• Aim of the task:
Print the listing in its entirety and exactly, leaving out images.

• Supplied material:

::::::::::

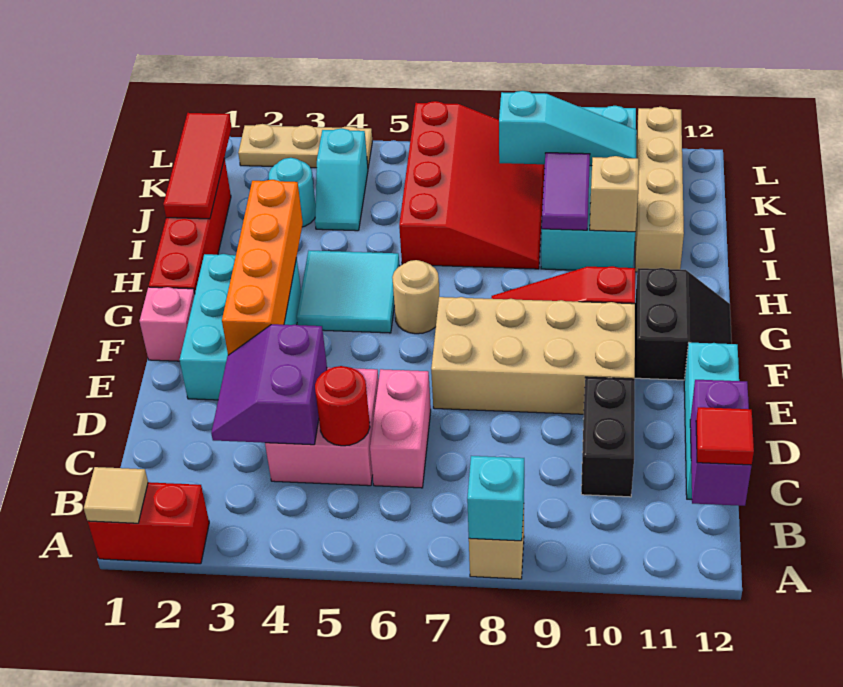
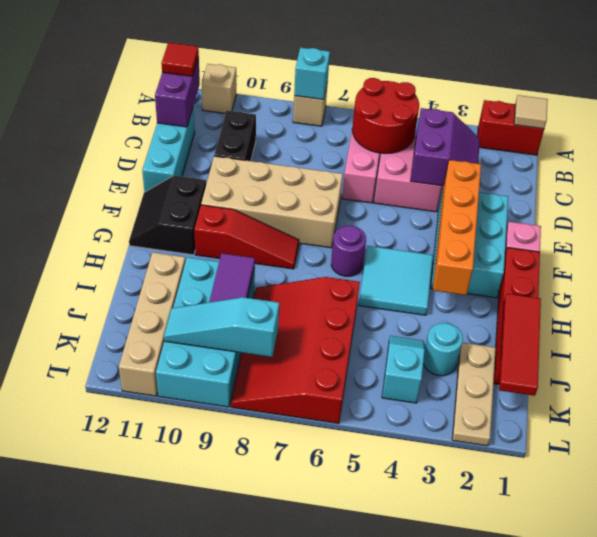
red round brick C5 level 2 -> red round brick B5:C6 level 2
tan round brick G6 level 1 -> purple round brick G6 level 1
tan brick I10 level 2 -> tan brick A11 level 1
tan plate L2:L4 level 1 -> tan plate J2:L2 level 1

::::::::::

• Problem solution:
red round brick C5 level 2 -> red round brick B5:C6 level 2
tan round brick G6 level 1 -> purple round brick G6 level 1
tan brick I10 level 2 -> tan brick A11 level 1
tan plate L2:L4 level 1 -> tan plate J2:L2 level 1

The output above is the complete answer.